What is needed ::
Extract the line that contains "red apple: 4 -> 3" and every line after it to the end of the records below, exactly as written and nothing else.

Start of Supplied records

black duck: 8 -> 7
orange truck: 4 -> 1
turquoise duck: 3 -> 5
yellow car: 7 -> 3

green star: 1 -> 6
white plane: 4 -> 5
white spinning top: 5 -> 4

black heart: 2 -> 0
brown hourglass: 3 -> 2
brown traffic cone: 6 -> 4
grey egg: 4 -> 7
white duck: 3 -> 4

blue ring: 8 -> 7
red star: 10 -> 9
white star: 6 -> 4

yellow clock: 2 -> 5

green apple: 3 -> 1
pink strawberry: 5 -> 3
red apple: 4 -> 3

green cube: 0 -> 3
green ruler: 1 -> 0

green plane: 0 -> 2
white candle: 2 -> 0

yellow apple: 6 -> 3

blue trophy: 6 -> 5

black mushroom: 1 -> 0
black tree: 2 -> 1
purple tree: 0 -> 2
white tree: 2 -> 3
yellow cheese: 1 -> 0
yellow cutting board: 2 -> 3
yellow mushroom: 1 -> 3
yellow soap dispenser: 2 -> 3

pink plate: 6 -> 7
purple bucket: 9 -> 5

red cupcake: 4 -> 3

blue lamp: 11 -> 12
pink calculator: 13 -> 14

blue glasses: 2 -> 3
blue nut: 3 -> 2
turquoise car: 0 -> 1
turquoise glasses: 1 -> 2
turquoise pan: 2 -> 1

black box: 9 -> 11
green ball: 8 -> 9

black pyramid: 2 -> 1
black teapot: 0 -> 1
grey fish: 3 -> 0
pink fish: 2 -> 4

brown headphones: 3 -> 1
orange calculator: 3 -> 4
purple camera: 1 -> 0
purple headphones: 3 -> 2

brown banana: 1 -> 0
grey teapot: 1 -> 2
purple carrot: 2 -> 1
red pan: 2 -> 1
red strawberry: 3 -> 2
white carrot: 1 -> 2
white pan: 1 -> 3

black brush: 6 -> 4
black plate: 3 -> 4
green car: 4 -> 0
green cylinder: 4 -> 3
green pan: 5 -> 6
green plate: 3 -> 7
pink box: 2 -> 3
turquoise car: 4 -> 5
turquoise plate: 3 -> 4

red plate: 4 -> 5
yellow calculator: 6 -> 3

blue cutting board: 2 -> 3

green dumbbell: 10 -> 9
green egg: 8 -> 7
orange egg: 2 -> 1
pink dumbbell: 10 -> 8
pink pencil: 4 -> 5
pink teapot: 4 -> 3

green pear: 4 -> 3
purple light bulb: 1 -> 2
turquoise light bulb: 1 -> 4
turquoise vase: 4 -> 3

End of Supplied records

Written solution ::
red apple: 4 -> 3

green cube: 0 -> 3
green ruler: 1 -> 0

green plane: 0 -> 2
white candle: 2 -> 0

yellow apple: 6 -> 3

blue trophy: 6 -> 5

black mushroom: 1 -> 0
black tree: 2 -> 1
purple tree: 0 -> 2
white tree: 2 -> 3
yellow cheese: 1 -> 0
yellow cutting board: 2 -> 3
yellow mushroom: 1 -> 3
yellow soap dispenser: 2 -> 3

pink plate: 6 -> 7
purple bucket: 9 -> 5

red cupcake: 4 -> 3

blue lamp: 11 -> 12
pink calculator: 13 -> 14

blue glasses: 2 -> 3
blue nut: 3 -> 2
turquoise car: 0 -> 1
turquoise glasses: 1 -> 2
turquoise pan: 2 -> 1

black box: 9 -> 11
green ball: 8 -> 9

black pyramid: 2 -> 1
black teapot: 0 -> 1
grey fish: 3 -> 0
pink fish: 2 -> 4

brown headphones: 3 -> 1
orange calculator: 3 -> 4
purple camera: 1 -> 0
purple headphones: 3 -> 2

brown banana: 1 -> 0
grey teapot: 1 -> 2
purple carrot: 2 -> 1
red pan: 2 -> 1
red strawberry: 3 -> 2
white carrot: 1 -> 2
white pan: 1 -> 3

black brush: 6 -> 4
black plate: 3 -> 4
green car: 4 -> 0
green cylinder: 4 -> 3
green pan: 5 -> 6
green plate: 3 -> 7
pink box: 2 -> 3
turquoise car: 4 -> 5
turquoise plate: 3 -> 4

red plate: 4 -> 5
yellow calculator: 6 -> 3

blue cutting board: 2 -> 3

green dumbbell: 10 -> 9
green egg: 8 -> 7
orange egg: 2 -> 1
pink dumbbell: 10 -> 8
pink pencil: 4 -> 5
pink teapot: 4 -> 3

green pear: 4 -> 3
purple light bulb: 1 -> 2
turquoise light bulb: 1 -> 4
turquoise vase: 4 -> 3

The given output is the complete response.